■ Task brief: For every record that follows, transcribe the text exactly and leave any image out.

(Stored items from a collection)
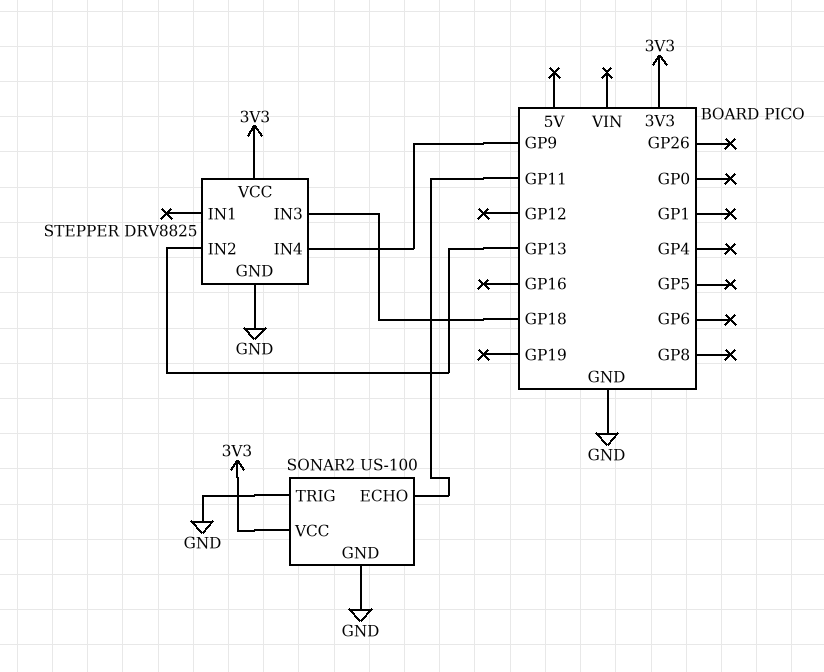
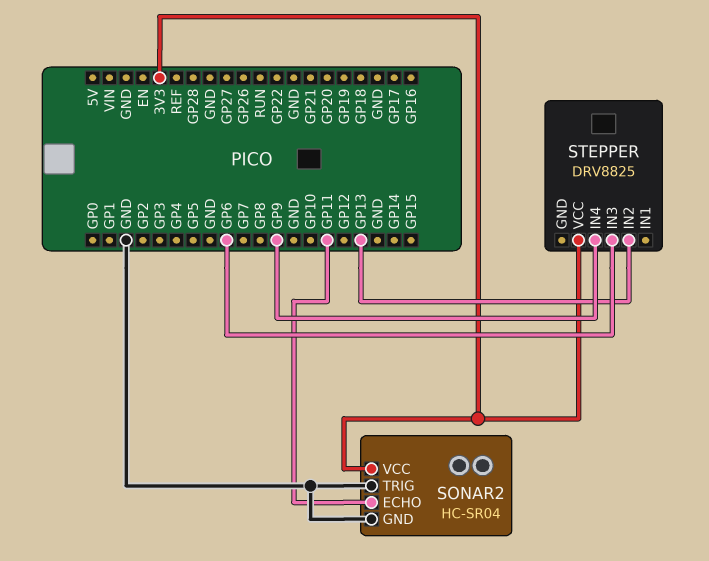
SONAR2: US-100 -> HC-SR04
STEPPER pin GND: GND -> none
STEPPER pin IN3: GP18 -> GP6

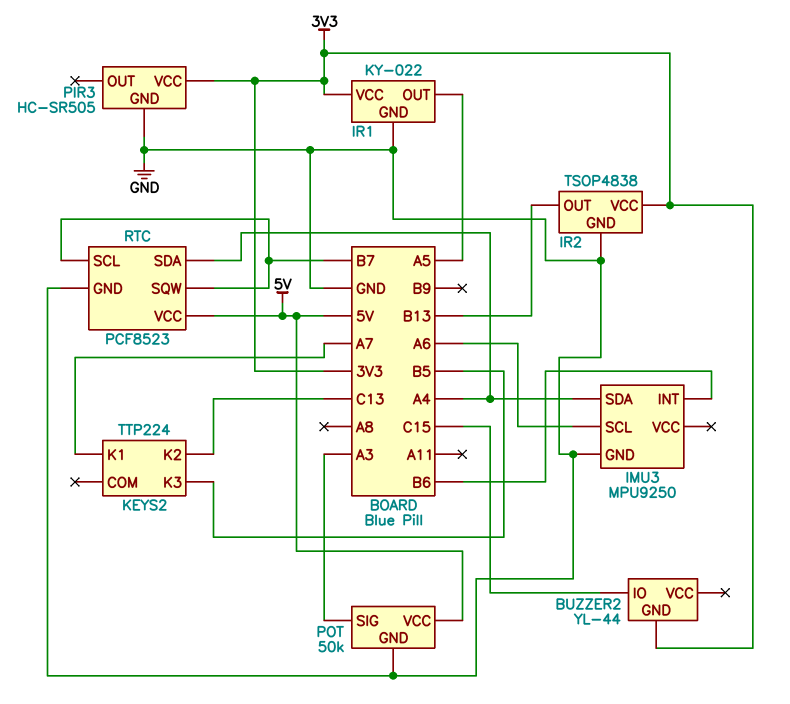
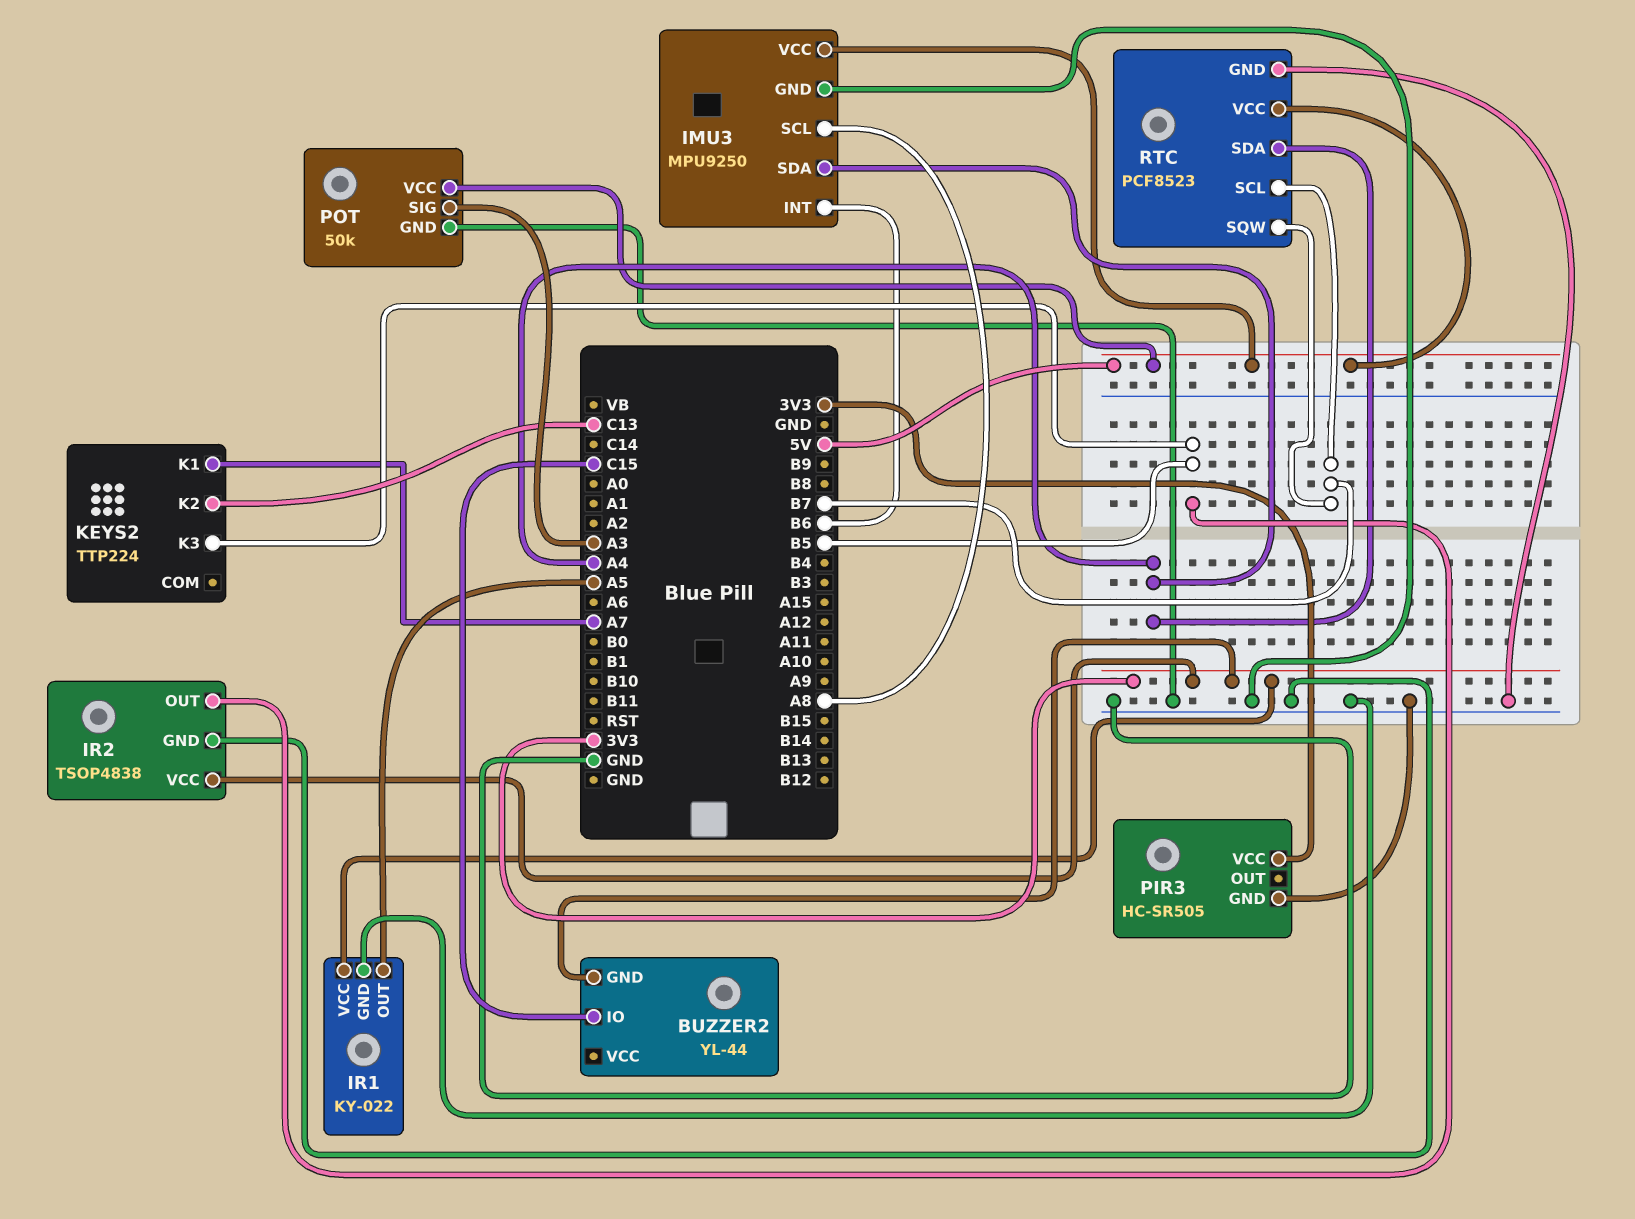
IMU3 pin SCL: A6 -> A8
IMU3 pin VCC: none -> 5V
IR2 pin OUT: B13 -> B5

■ Written response:
SONAR2: US-100 -> HC-SR04
STEPPER pin GND: GND -> none
STEPPER pin IN3: GP18 -> GP6

IMU3 pin SCL: A6 -> A8
IMU3 pin VCC: none -> 5V
IR2 pin OUT: B13 -> B5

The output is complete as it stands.